EXERCISE MATERIAL -
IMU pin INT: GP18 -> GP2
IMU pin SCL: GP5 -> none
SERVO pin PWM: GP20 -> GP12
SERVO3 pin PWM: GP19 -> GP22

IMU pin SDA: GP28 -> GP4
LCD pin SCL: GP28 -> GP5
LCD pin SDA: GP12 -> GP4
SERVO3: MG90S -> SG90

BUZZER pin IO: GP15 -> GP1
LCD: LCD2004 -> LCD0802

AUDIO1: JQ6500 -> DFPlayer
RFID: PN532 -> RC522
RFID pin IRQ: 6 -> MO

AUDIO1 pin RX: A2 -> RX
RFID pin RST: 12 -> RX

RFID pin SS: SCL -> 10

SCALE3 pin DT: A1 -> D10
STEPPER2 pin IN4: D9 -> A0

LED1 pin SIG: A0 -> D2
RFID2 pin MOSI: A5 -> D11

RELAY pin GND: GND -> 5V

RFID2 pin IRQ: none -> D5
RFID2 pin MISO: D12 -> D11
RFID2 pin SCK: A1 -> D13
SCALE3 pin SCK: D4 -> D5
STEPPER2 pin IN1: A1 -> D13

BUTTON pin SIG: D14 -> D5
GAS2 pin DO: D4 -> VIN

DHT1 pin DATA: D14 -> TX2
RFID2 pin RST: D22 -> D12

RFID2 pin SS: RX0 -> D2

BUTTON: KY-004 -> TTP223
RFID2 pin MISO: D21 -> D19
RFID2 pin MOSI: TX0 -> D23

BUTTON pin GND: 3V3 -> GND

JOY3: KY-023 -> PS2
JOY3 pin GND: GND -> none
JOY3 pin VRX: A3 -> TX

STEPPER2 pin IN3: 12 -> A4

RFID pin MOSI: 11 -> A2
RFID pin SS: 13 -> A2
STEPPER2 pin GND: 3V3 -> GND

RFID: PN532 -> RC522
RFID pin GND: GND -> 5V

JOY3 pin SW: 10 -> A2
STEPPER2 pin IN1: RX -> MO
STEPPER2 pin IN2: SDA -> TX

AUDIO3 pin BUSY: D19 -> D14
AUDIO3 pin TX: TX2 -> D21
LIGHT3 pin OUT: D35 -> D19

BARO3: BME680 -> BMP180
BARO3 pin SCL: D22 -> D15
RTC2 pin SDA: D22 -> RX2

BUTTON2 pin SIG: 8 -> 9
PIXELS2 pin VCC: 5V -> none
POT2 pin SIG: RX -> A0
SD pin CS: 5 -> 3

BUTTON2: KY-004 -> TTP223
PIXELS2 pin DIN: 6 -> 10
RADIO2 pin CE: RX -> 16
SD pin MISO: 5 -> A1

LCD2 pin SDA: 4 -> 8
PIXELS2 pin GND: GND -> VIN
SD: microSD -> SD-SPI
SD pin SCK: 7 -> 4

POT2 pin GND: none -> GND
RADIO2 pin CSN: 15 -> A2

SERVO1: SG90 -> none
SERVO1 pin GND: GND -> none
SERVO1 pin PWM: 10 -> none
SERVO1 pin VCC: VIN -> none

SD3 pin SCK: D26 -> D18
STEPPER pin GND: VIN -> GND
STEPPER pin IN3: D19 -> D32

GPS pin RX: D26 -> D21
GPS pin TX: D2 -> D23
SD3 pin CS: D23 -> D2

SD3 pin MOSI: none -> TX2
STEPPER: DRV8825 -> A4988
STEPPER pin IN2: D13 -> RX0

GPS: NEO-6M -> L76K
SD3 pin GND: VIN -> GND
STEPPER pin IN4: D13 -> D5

TRY IT - The answer must be every line from the records above that contains the word "MOSI", copied in full.

RESPONSE -
RFID2 pin MOSI: A5 -> D11
RFID2 pin MOSI: TX0 -> D23
RFID pin MOSI: 11 -> A2
SD3 pin MOSI: none -> TX2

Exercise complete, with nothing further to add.